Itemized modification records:
-*-
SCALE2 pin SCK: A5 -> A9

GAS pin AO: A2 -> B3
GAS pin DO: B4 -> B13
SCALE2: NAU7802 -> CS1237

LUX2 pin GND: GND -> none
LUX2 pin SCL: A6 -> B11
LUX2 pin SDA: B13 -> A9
-*-
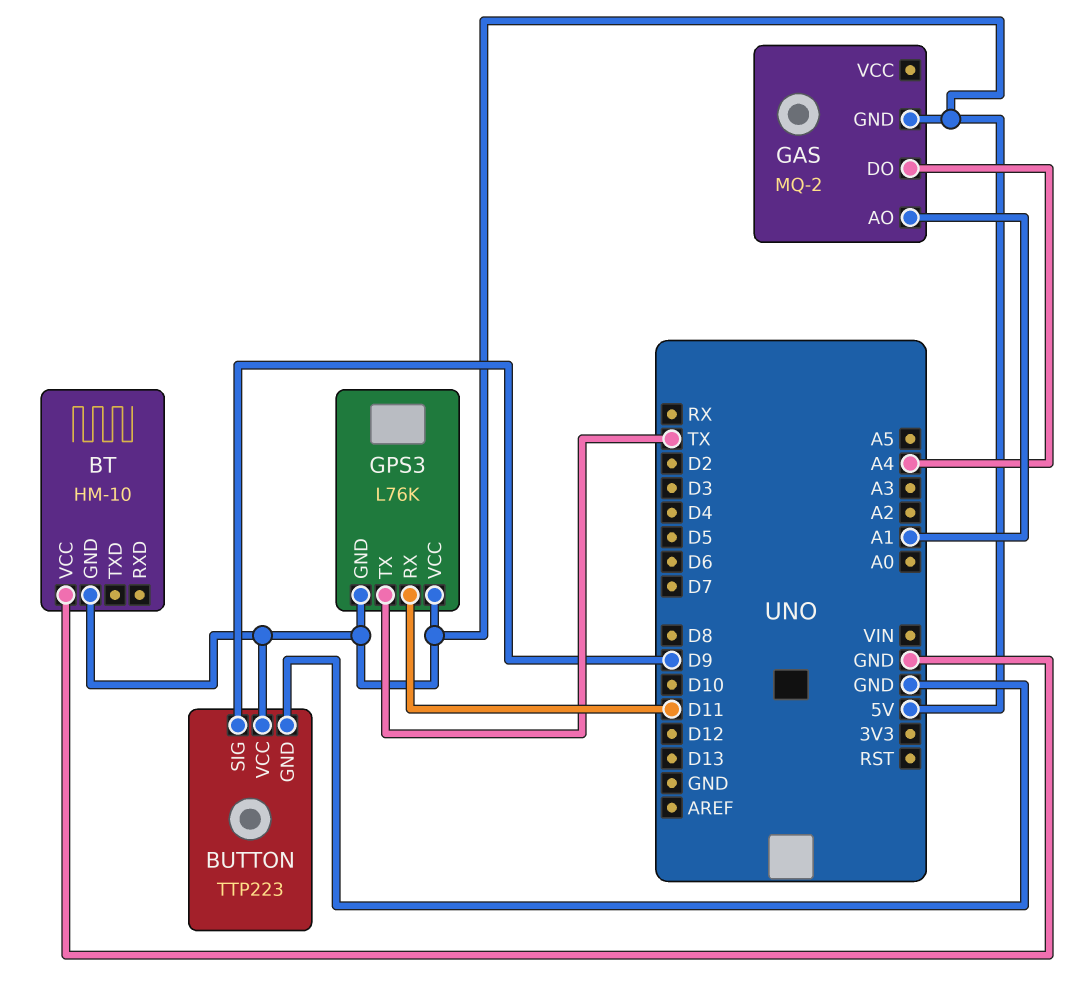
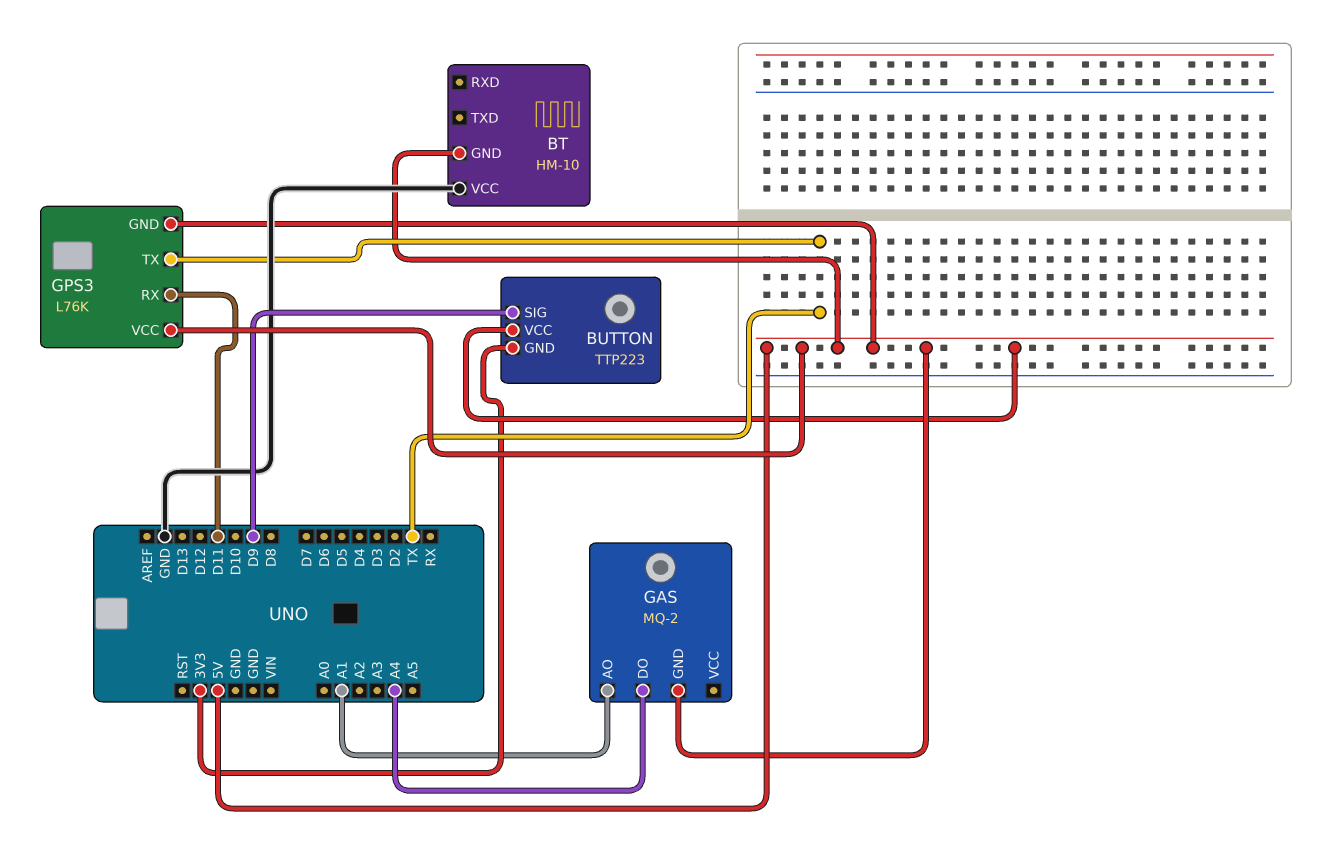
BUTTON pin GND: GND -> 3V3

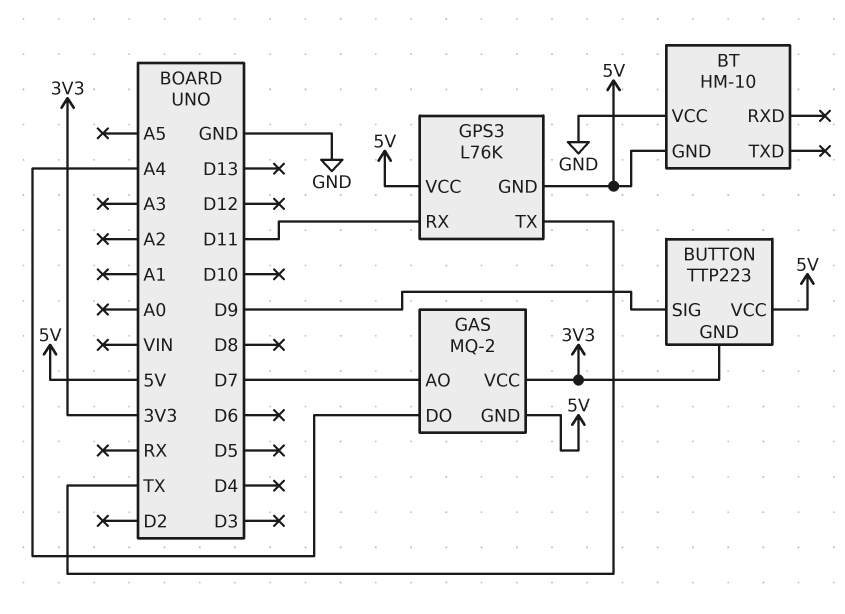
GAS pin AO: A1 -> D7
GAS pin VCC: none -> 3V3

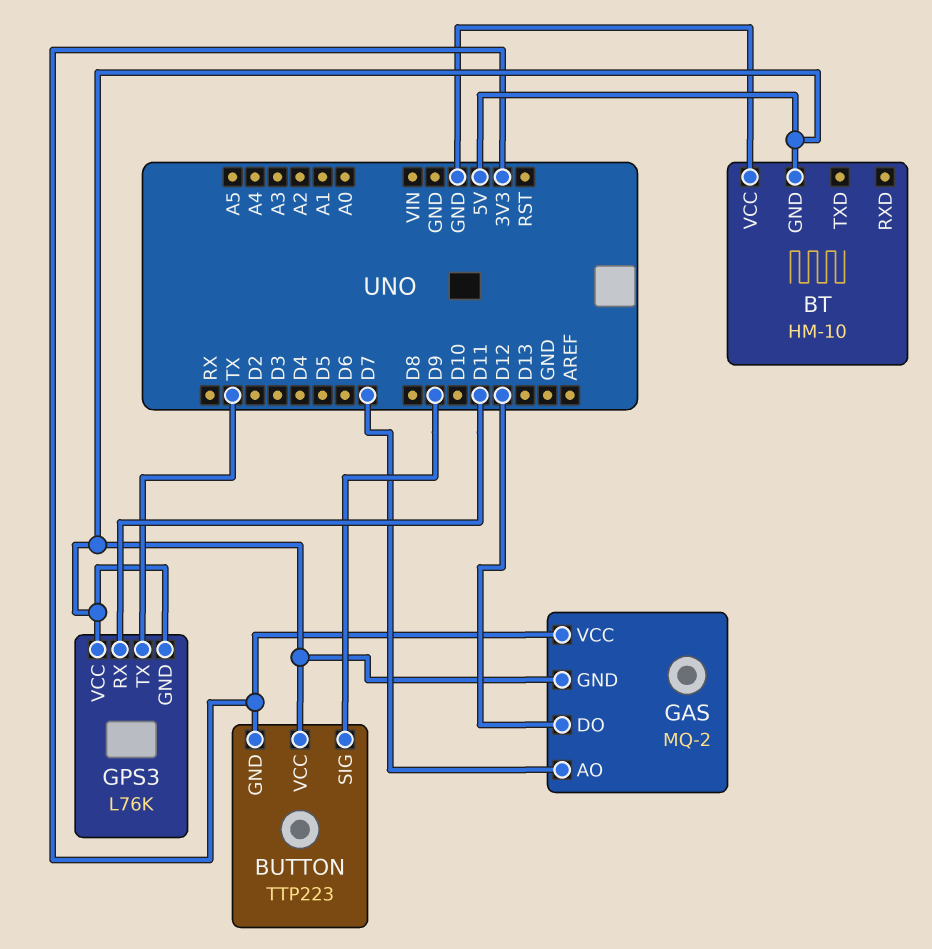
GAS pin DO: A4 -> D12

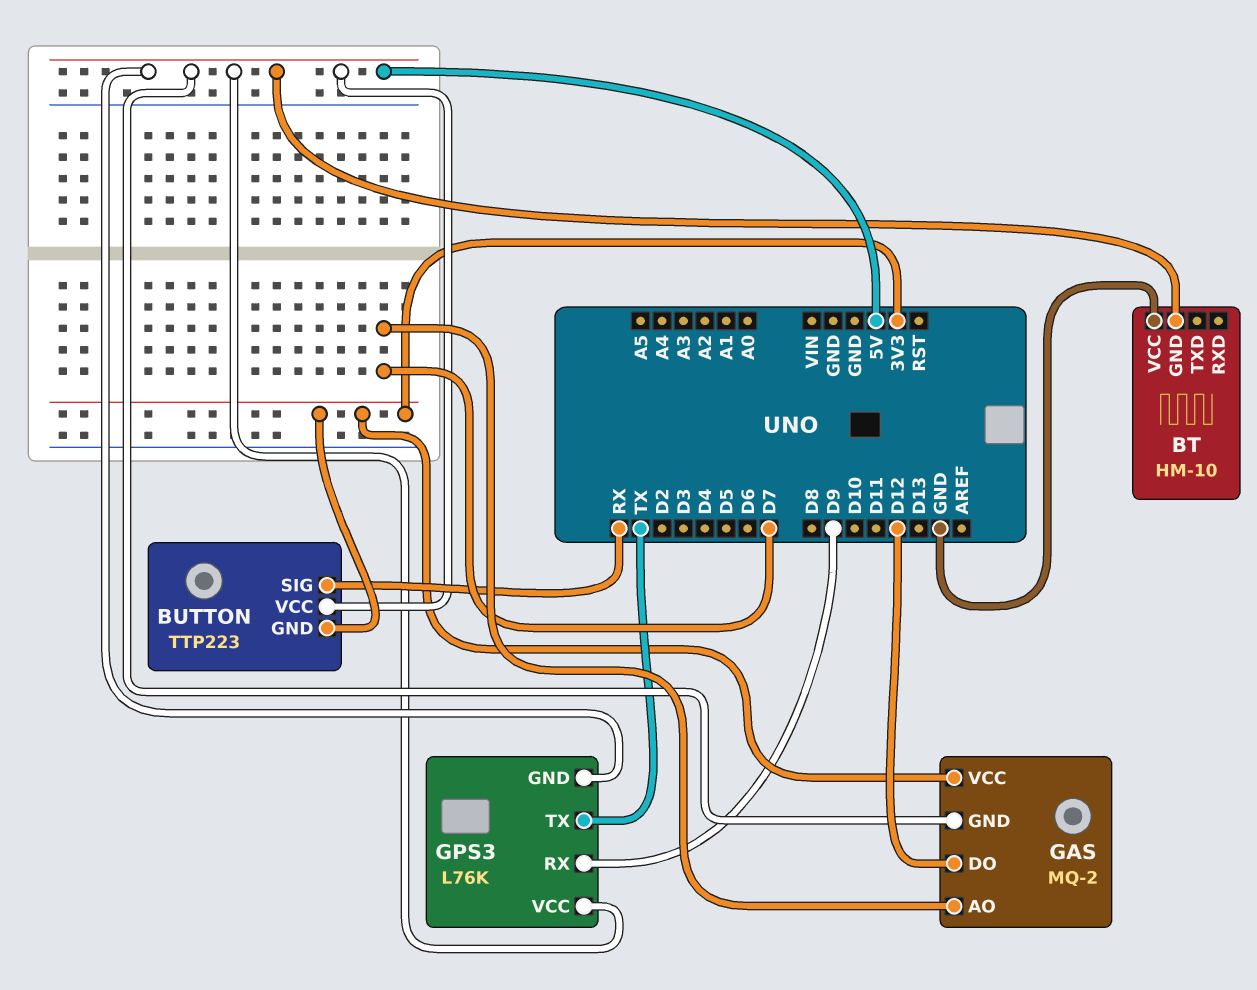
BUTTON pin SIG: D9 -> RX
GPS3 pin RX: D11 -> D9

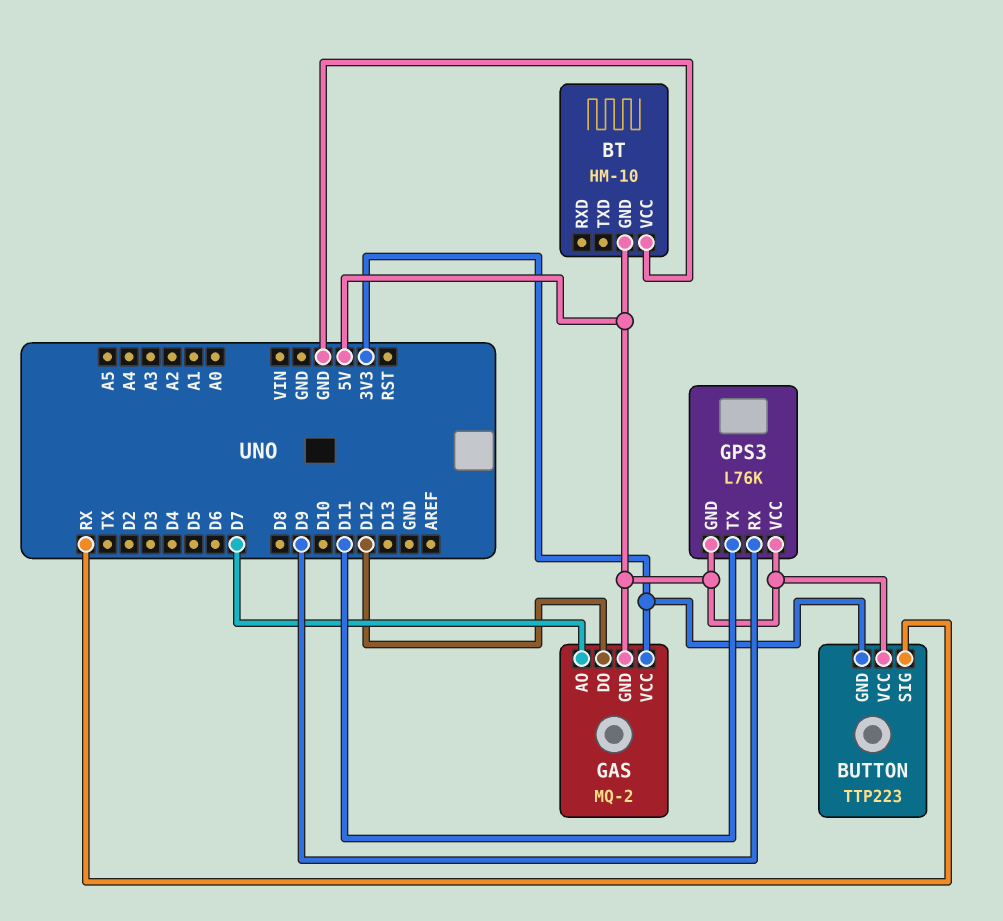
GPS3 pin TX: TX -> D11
-*-
AIM OF THE EXERCISE:
The lines above from the line with "GAS pin VCC: none -> 3V3" through the line with "GPS3 pin TX: TX -> D11" are to be given again word for word, with no pictures among them.

OUTPUT BELOW:
GAS pin VCC: none -> 3V3

GAS pin DO: A4 -> D12

BUTTON pin SIG: D9 -> RX
GPS3 pin RX: D11 -> D9

GPS3 pin TX: TX -> D11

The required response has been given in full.